- Information:
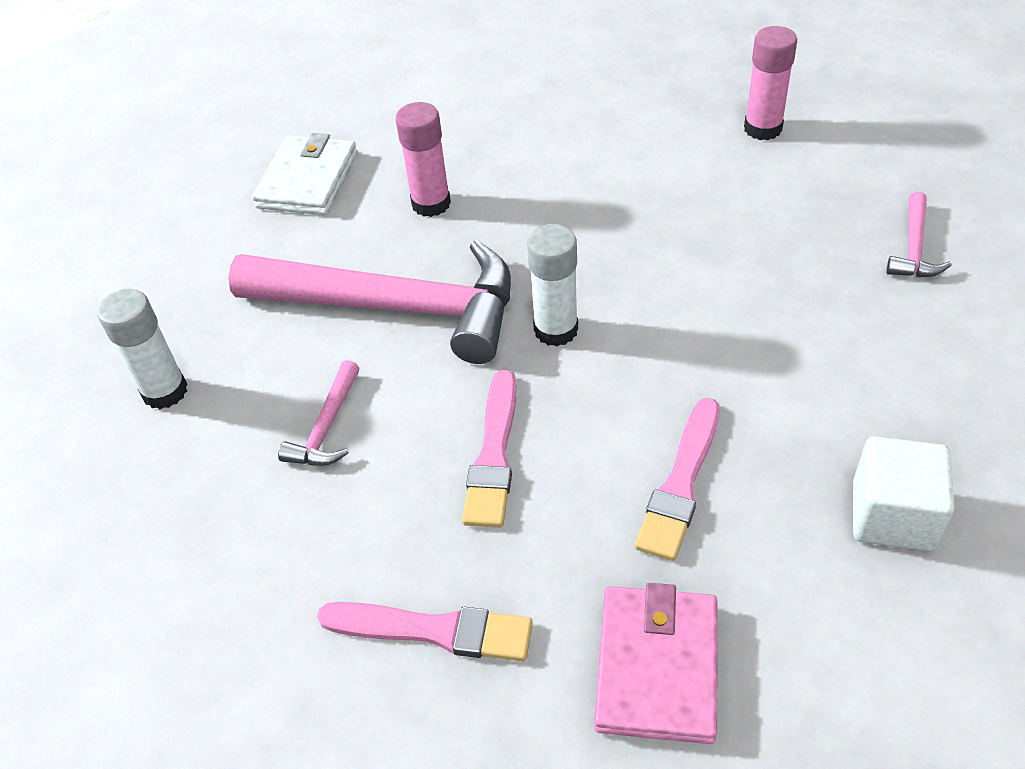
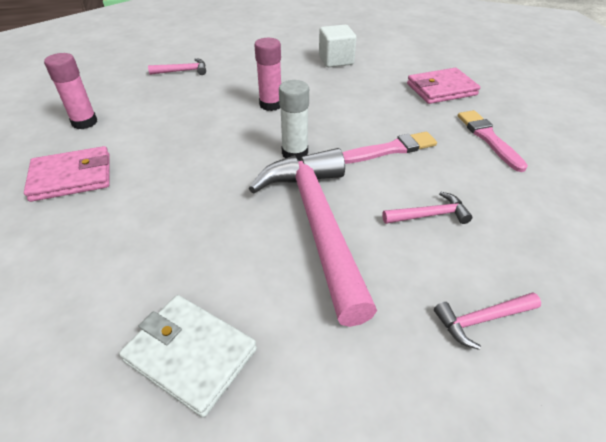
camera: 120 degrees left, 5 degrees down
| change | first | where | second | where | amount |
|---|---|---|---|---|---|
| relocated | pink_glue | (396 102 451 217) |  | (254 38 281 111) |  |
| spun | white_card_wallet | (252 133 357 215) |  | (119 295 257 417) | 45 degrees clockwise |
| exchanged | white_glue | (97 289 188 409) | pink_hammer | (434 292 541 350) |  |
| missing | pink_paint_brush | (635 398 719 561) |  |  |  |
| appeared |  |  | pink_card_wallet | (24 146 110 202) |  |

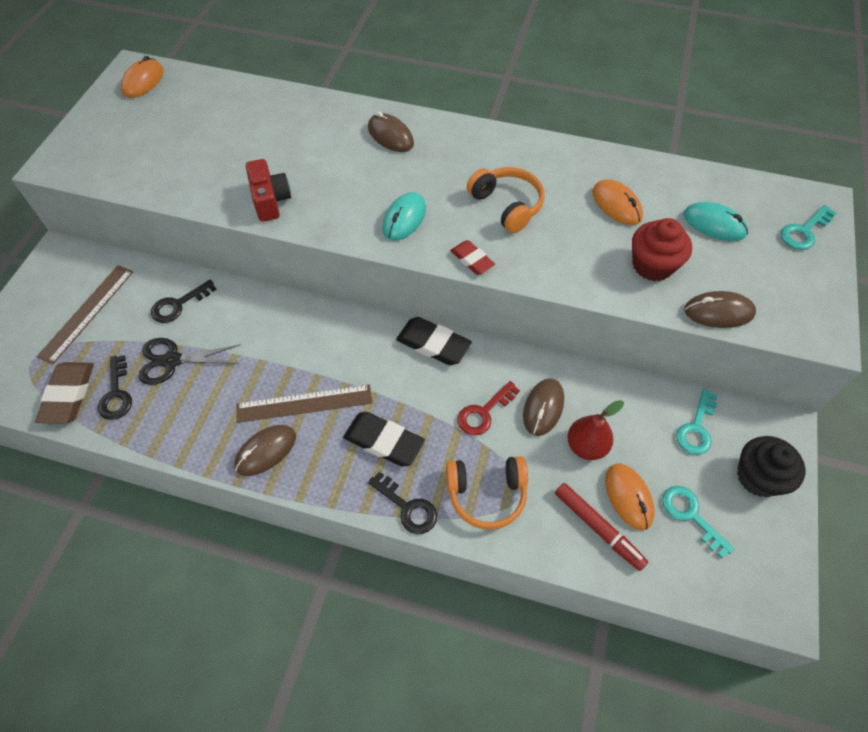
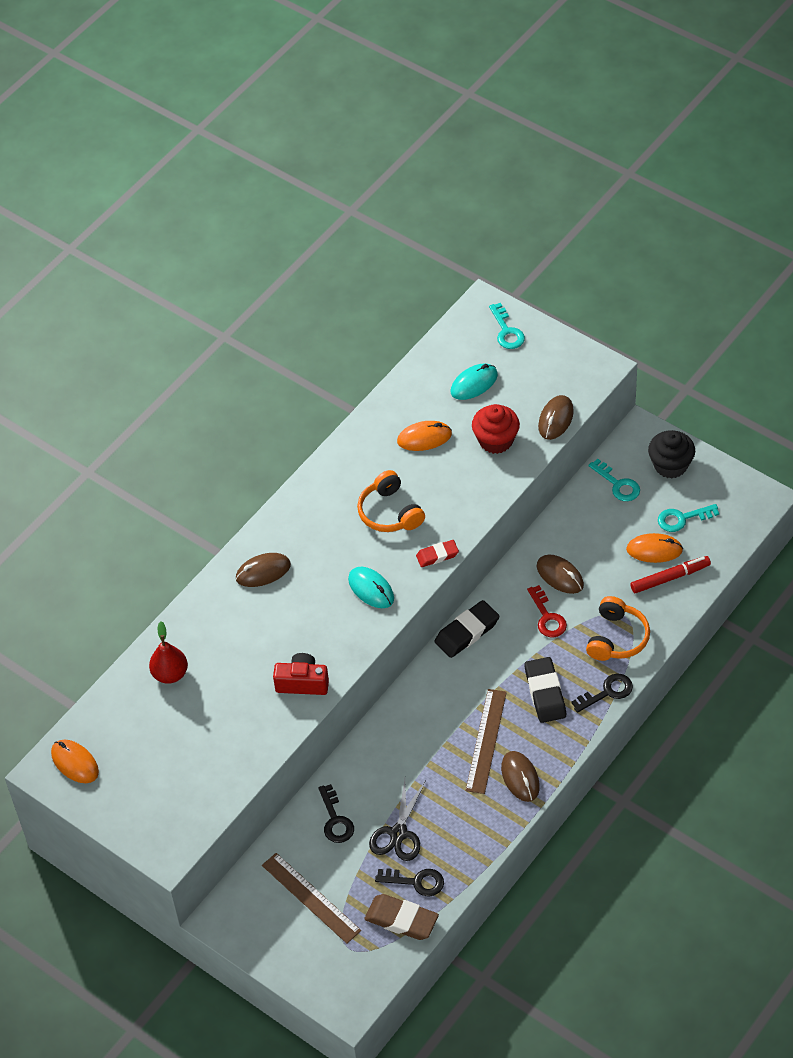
camera: 65 degrees left, 5 degrees down
| change | first | where | second | where | amount |
|---|---|---|---|---|---|
| spun | bright_orange_headphones | (467 167 545 233) |  | (357 470 425 532) | 105 degrees counterclockwise |
| relocated | scarlet_pear_fruit | (567 400 624 460) |  | (149 622 188 684) |  |
| spun | ebony_gum_eraser | (343 412 425 466) |  | (525 657 566 723) | 60 degrees counterclockwise |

- Task directions:
Return the full listing above exactly as written, and omit the pictures.

- Reply:
camera: 120 degrees left, 5 degrees down
| change | first | where | second | where | amount |
|---|---|---|---|---|---|
| relocated | pink_glue | (396 102 451 217) |  | (254 38 281 111) |  |
| spun | white_card_wallet | (252 133 357 215) |  | (119 295 257 417) | 45 degrees clockwise |
| exchanged | white_glue | (97 289 188 409) | pink_hammer | (434 292 541 350) |  |
| missing | pink_paint_brush | (635 398 719 561) |  |  |  |
| appeared |  |  | pink_card_wallet | (24 146 110 202) |  |

camera: 65 degrees left, 5 degrees down
| change | first | where | second | where | amount |
|---|---|---|---|---|---|
| spun | bright_orange_headphones | (467 167 545 233) |  | (357 470 425 532) | 105 degrees counterclockwise |
| relocated | scarlet_pear_fruit | (567 400 624 460) |  | (149 622 188 684) |  |
| spun | ebony_gum_eraser | (343 412 425 466) |  | (525 657 566 723) | 60 degrees counterclockwise |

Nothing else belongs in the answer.